> _WHAT YOU NEED TO DO_:
Output all entries exactly as they appear and skip the pictures.

━━━ DATA FOR THIS EXERCISE

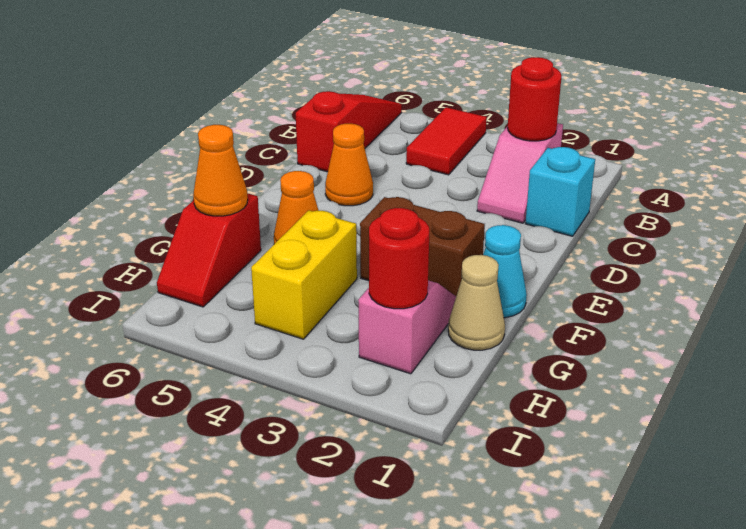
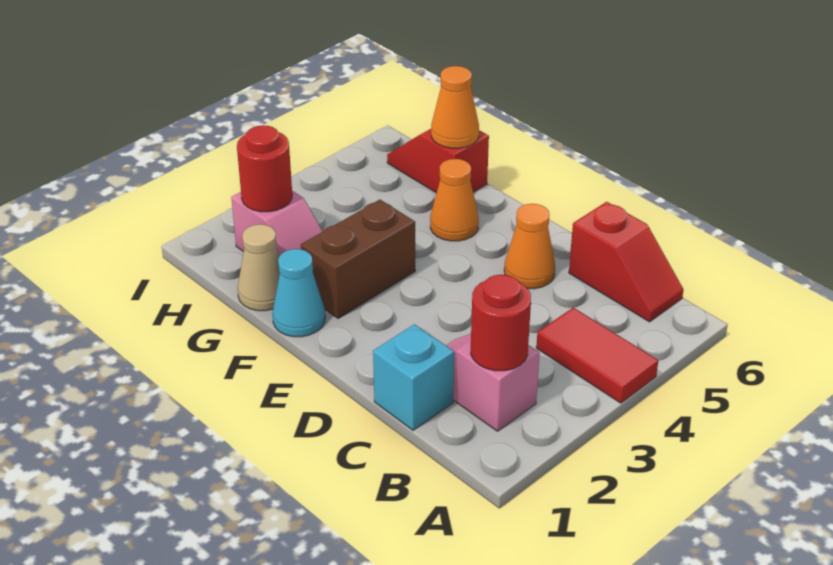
red slope A6:C6 level 1 top C -> red slope B6:C6 level 1 top C
yellow brick G4:H4 level 1 -> none

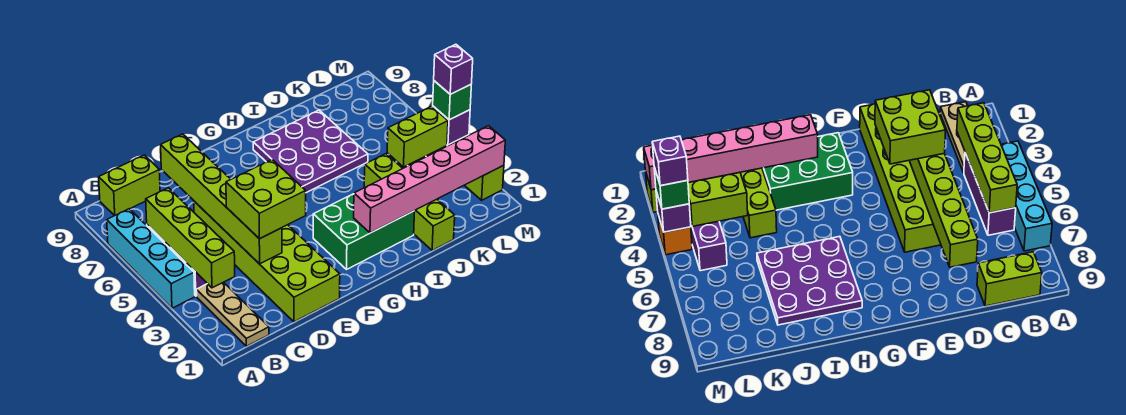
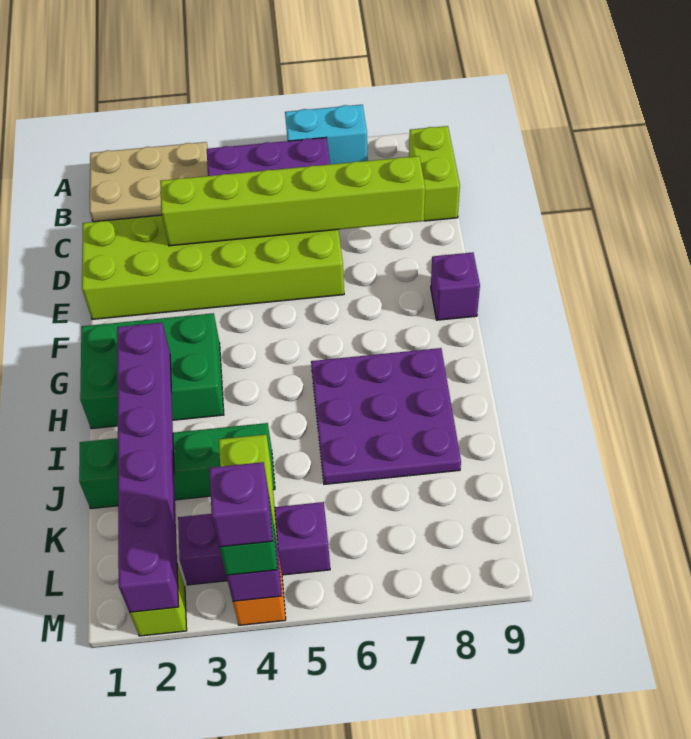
cyan brick A4:A7 level 1 -> cyan brick A6:A7 level 1
tan plate B1:B3 level 1 -> tan plate A1:B3 level 1
lime brick B3:B6 level 2 -> none
lime brick D3:E4 level 3 -> none
none -> purple brick F9 level 1
green brick G2:I3 level 1 -> green brick G1:H3 level 1
pink brick H2:M2 level 2 -> purple brick H2:M2 level 2
lime brick J1:J4 level 1 -> green brick J1:J4 level 1

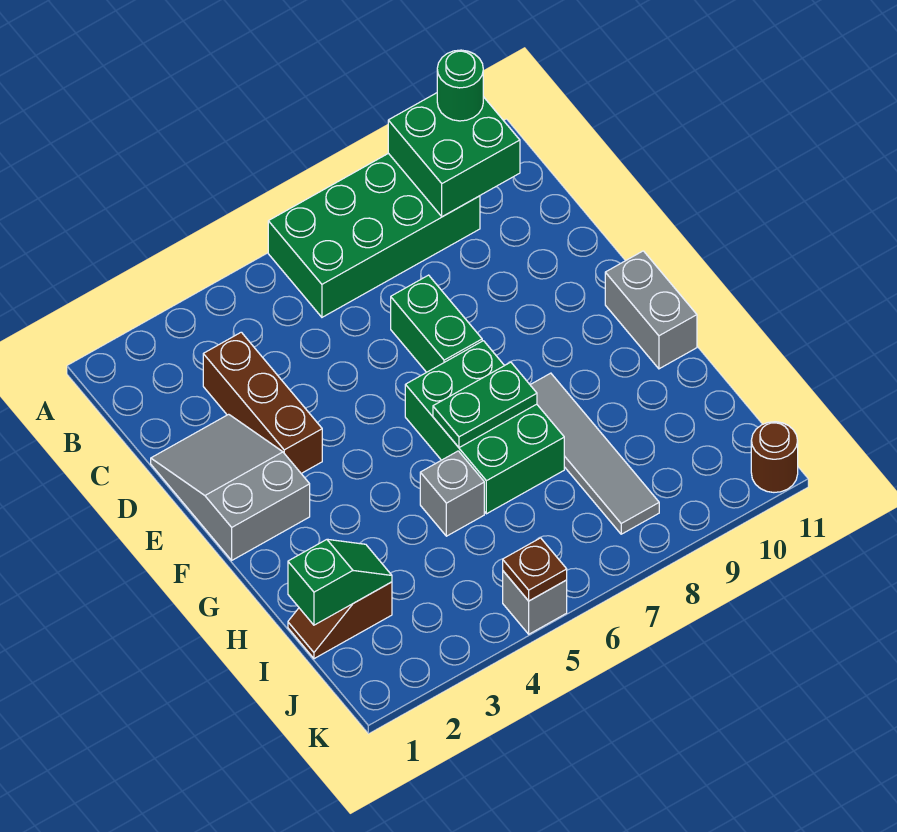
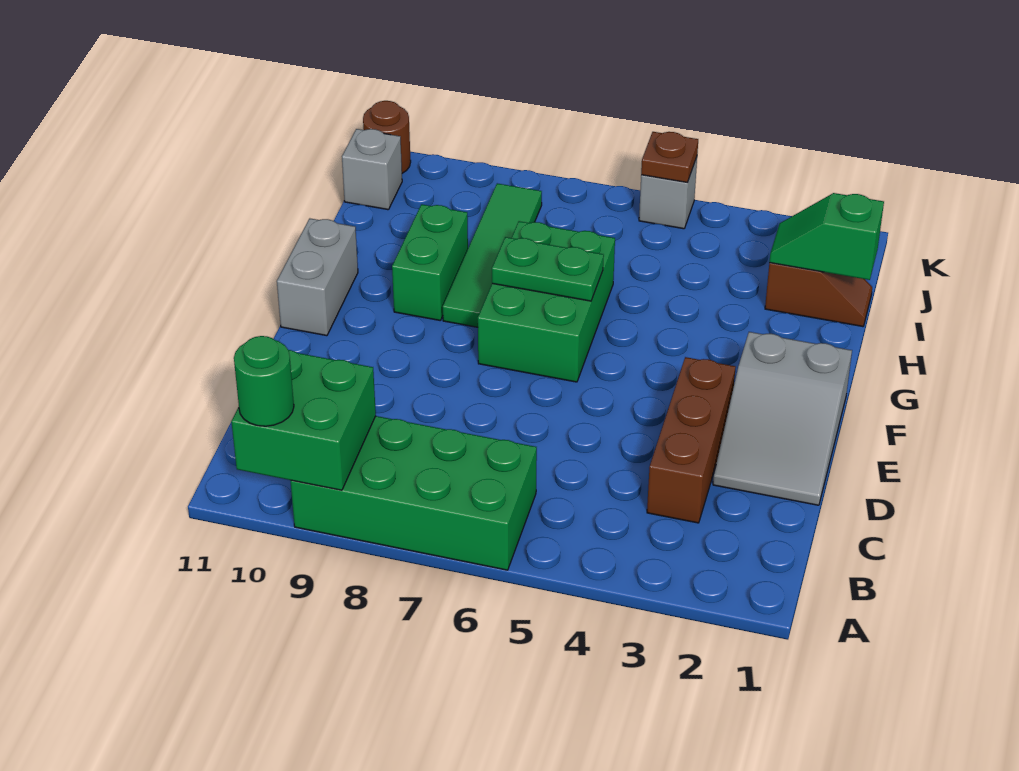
green brick D7:E7 level 1 -> green brick G9:H9 level 1
grey tile G8:J8 level 1 -> green tile G8:J8 level 1
grey brick H5 level 1 -> grey brick J11 level 1

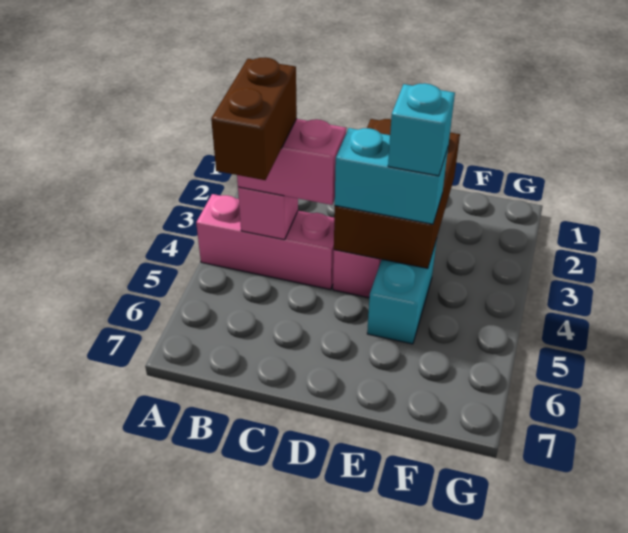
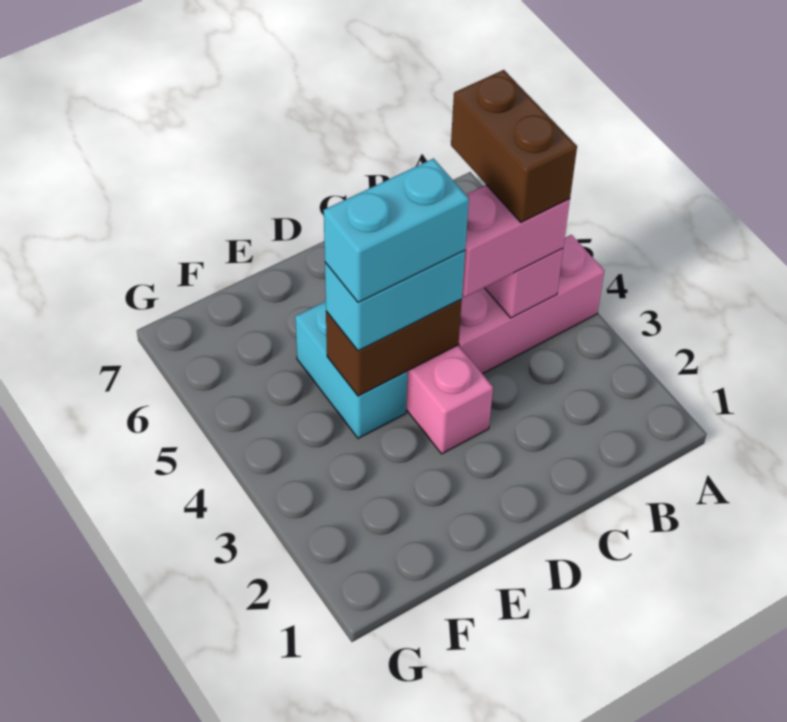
brown brick D2:E4 level 2 -> brown brick D4:E4 level 2
cyan brick E4 level 4 -> cyan brick D4:E4 level 4

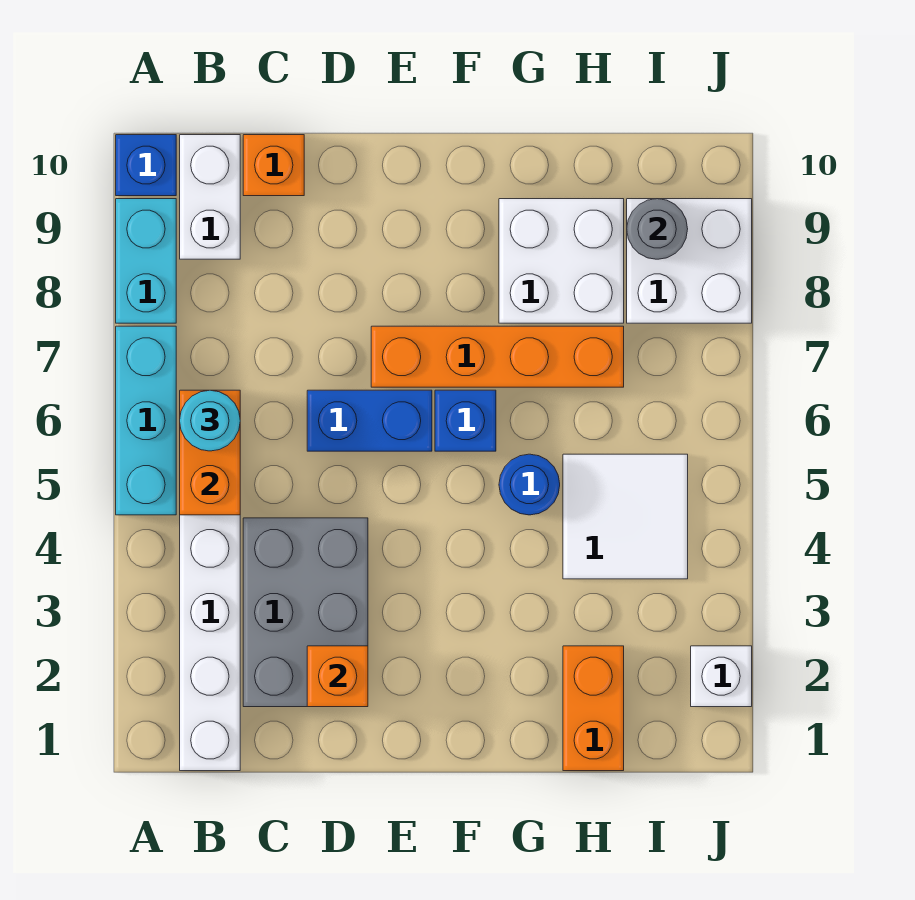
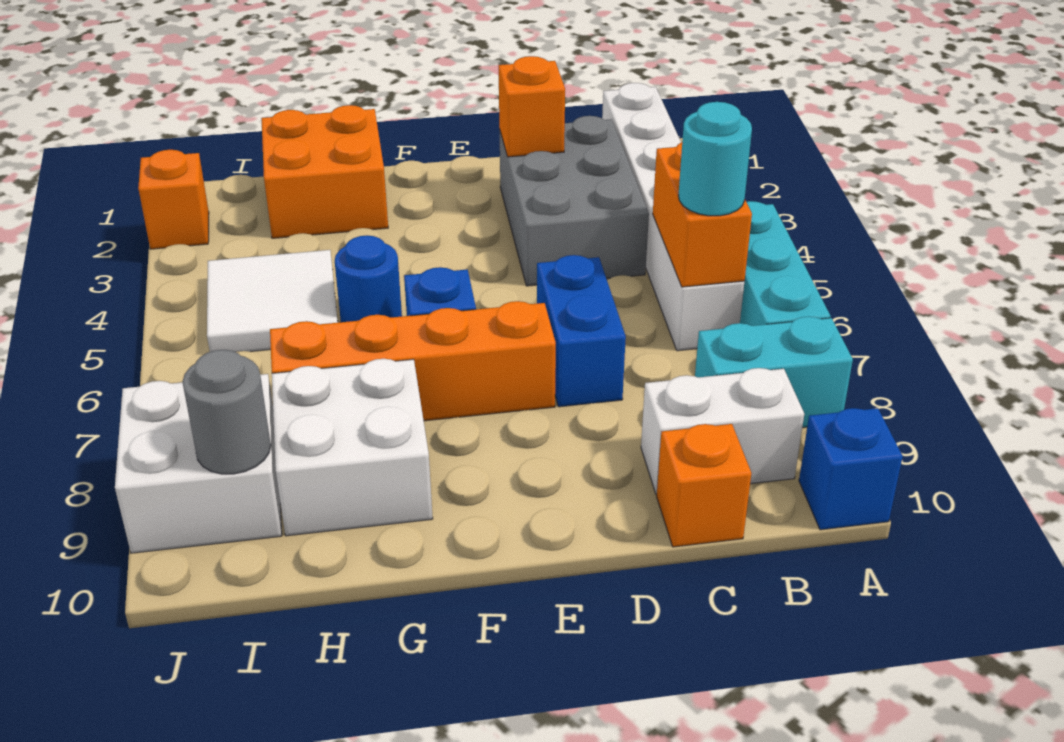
cyan brick A8:A9 level 1 -> cyan brick A8:B8 level 1
white brick B9:B10 level 1 -> white brick B9:C9 level 1
blue brick D6:E6 level 1 -> blue brick D6:D7 level 1
orange brick H1:H2 level 1 -> orange brick G1:H2 level 1
white brick J2 level 1 -> orange brick J2 level 1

━━━━━━

> _ANSWER TO THIS EXERCISE_:
red slope A6:C6 level 1 top C -> red slope B6:C6 level 1 top C
yellow brick G4:H4 level 1 -> none

cyan brick A4:A7 level 1 -> cyan brick A6:A7 level 1
tan plate B1:B3 level 1 -> tan plate A1:B3 level 1
lime brick B3:B6 level 2 -> none
lime brick D3:E4 level 3 -> none
none -> purple brick F9 level 1
green brick G2:I3 level 1 -> green brick G1:H3 level 1
pink brick H2:M2 level 2 -> purple brick H2:M2 level 2
lime brick J1:J4 level 1 -> green brick J1:J4 level 1

green brick D7:E7 level 1 -> green brick G9:H9 level 1
grey tile G8:J8 level 1 -> green tile G8:J8 level 1
grey brick H5 level 1 -> grey brick J11 level 1

brown brick D2:E4 level 2 -> brown brick D4:E4 level 2
cyan brick E4 level 4 -> cyan brick D4:E4 level 4

cyan brick A8:A9 level 1 -> cyan brick A8:B8 level 1
white brick B9:B10 level 1 -> white brick B9:C9 level 1
blue brick D6:E6 level 1 -> blue brick D6:D7 level 1
orange brick H1:H2 level 1 -> orange brick G1:H2 level 1
white brick J2 level 1 -> orange brick J2 level 1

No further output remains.